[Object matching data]
◆ ◆ ◆ ◆

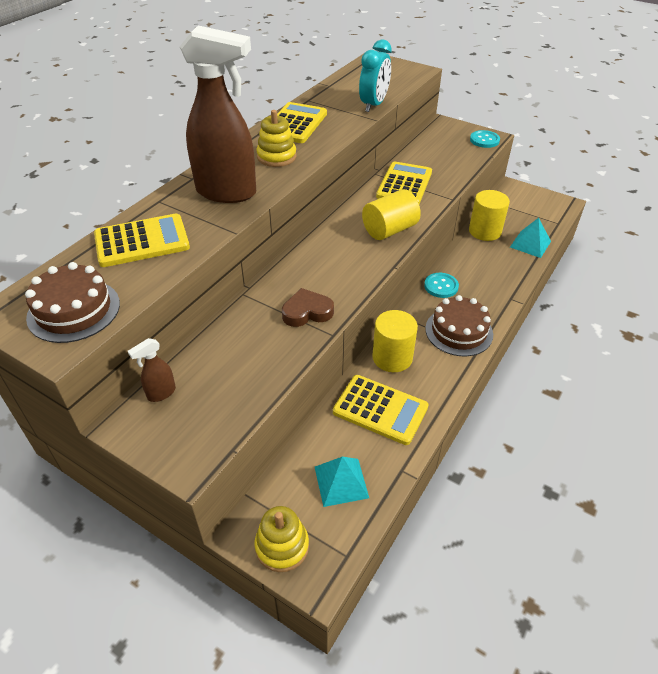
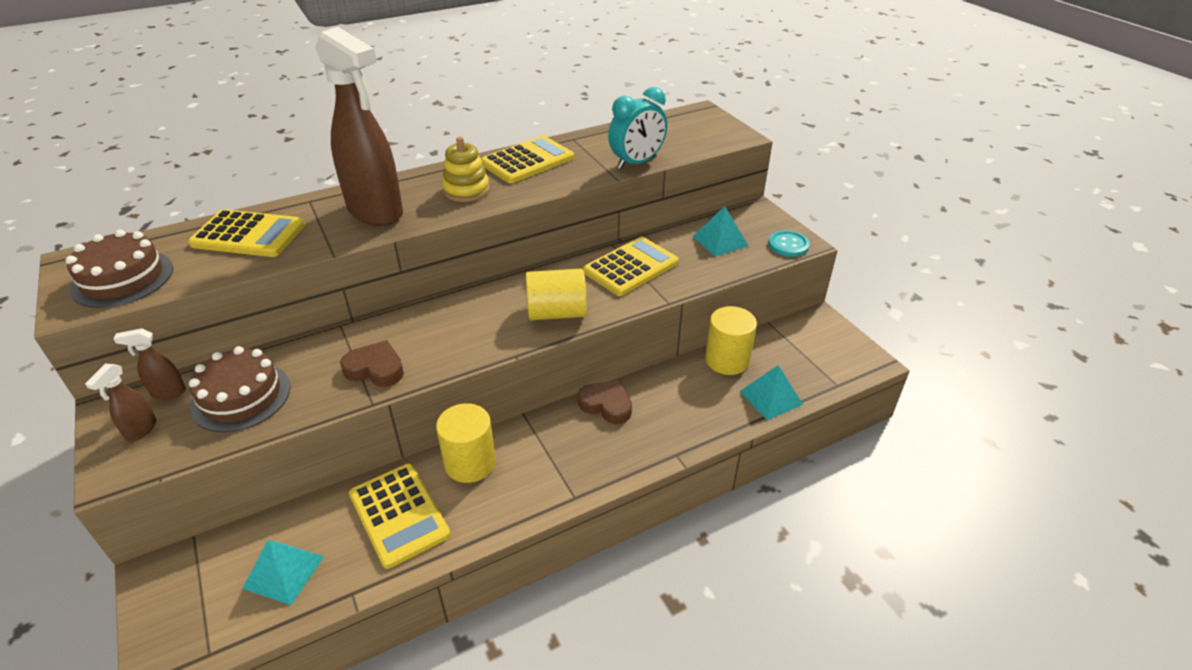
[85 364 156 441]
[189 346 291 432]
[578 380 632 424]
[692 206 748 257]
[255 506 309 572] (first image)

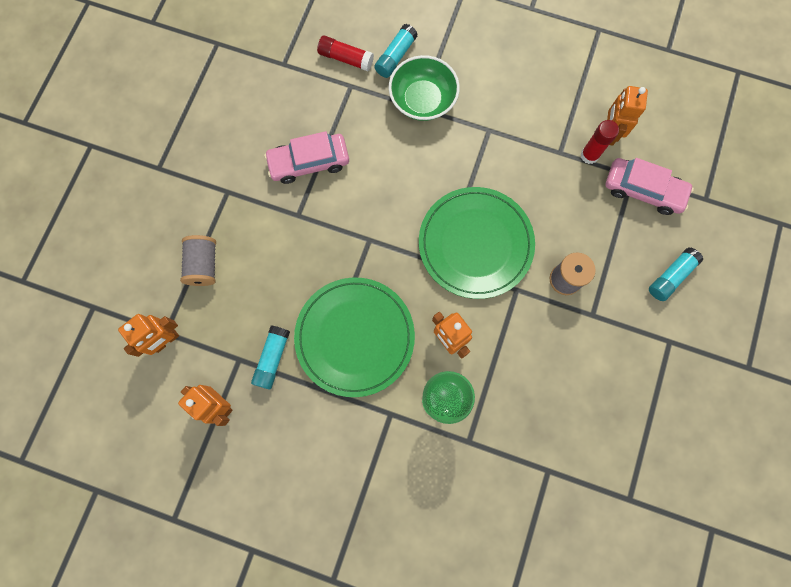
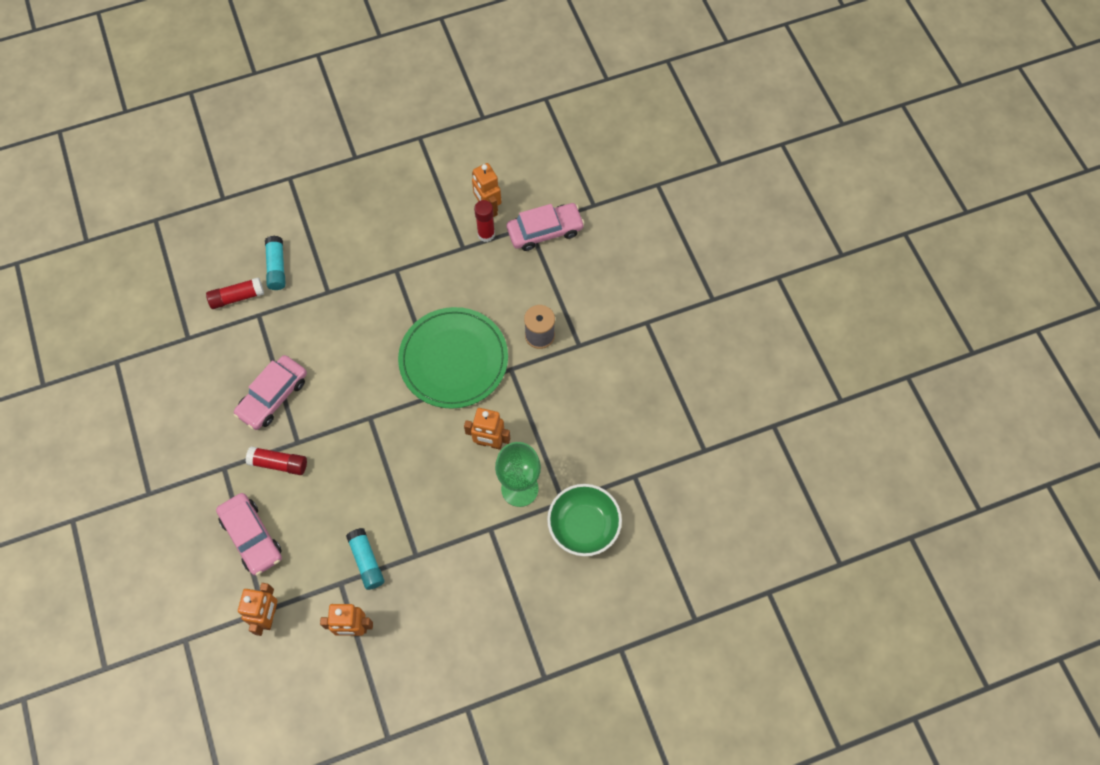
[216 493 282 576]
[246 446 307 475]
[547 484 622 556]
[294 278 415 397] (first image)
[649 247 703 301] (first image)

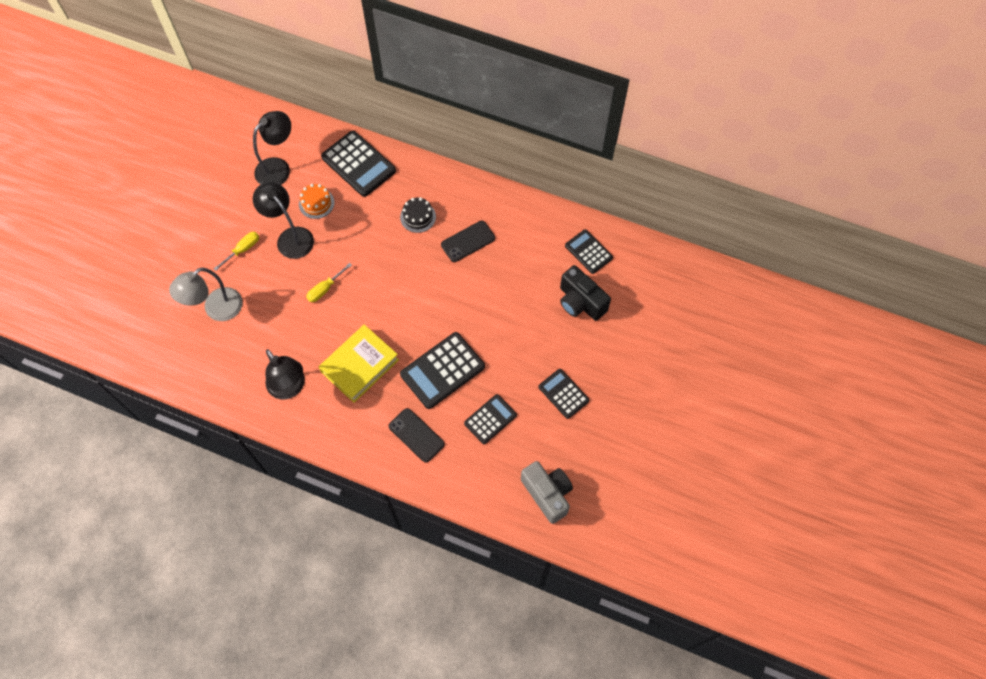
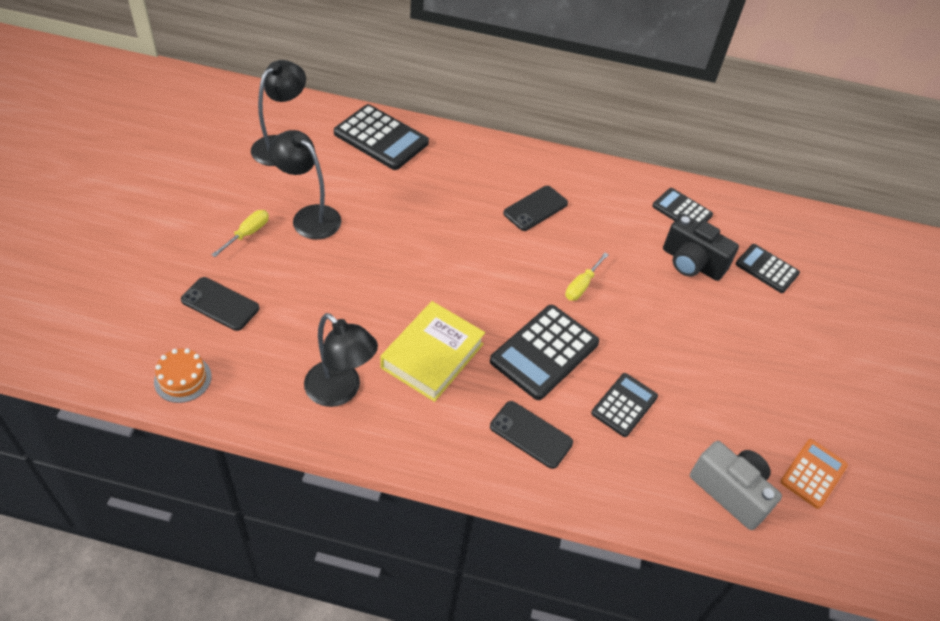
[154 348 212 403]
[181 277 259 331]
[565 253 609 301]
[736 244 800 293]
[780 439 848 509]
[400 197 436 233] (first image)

◆ ◆ ◆ ◆

■ Work to complete ■
Please repeat the lines above from the line containing "[578 380 632 424]" through the final line, both included, exactly as they stand and without pictures.

■ Task output ■
[578 380 632 424]
[692 206 748 257]
[255 506 309 572] (first image)

[216 493 282 576]
[246 446 307 475]
[547 484 622 556]
[294 278 415 397] (first image)
[649 247 703 301] (first image)

[154 348 212 403]
[181 277 259 331]
[565 253 609 301]
[736 244 800 293]
[780 439 848 509]
[400 197 436 233] (first image)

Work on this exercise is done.